What to do: Everything in the listing below should be repeated verbatim, apart from the pictures.

Information provided:
======

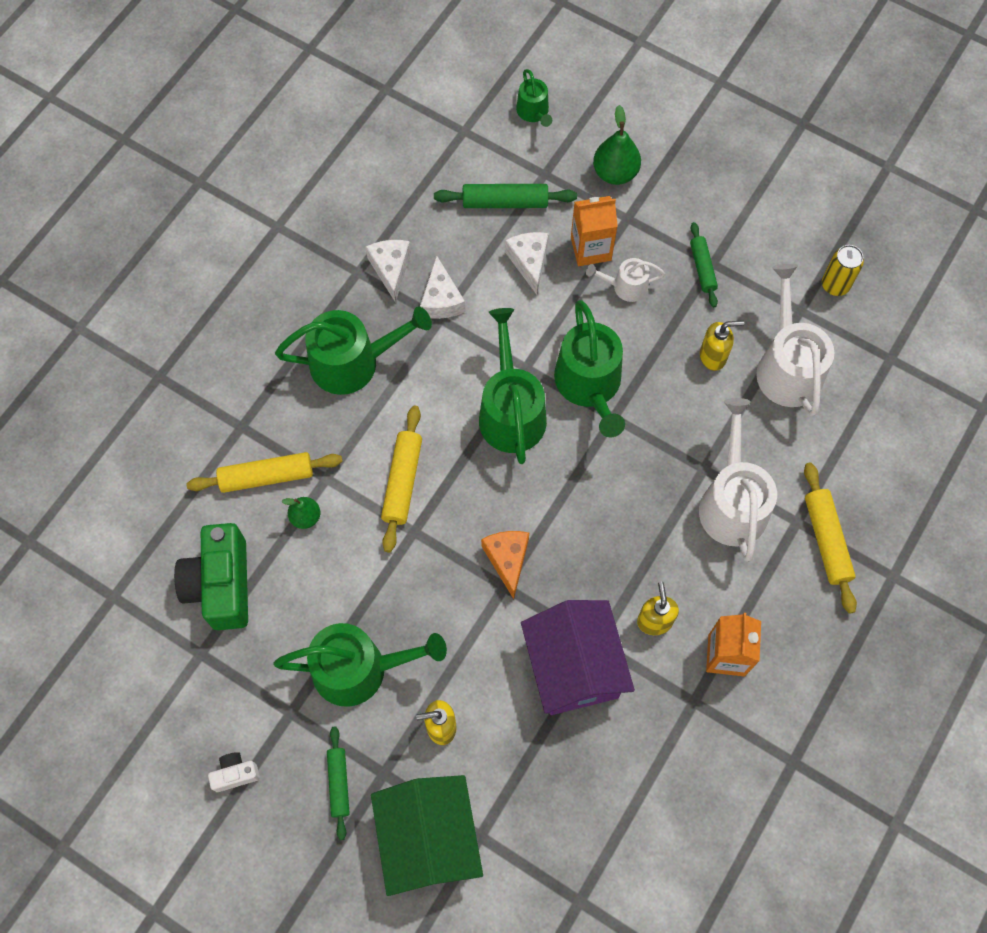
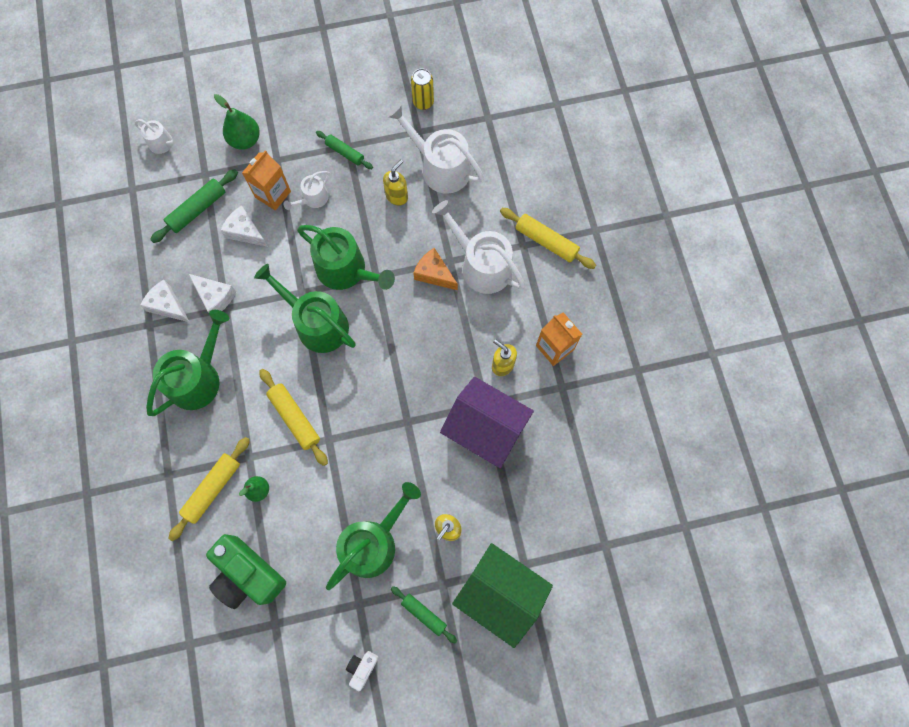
camera: 45 degrees left, 5 degrees up
(507, 560) = (395, 406): orange cheese -> orange cheese (434, 274)
(534, 112) = (163, 144): green watering can -> white watering can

======

Response:
camera: 45 degrees left, 5 degrees up
(507, 560) = (395, 406): orange cheese -> orange cheese (434, 274)
(534, 112) = (163, 144): green watering can -> white watering can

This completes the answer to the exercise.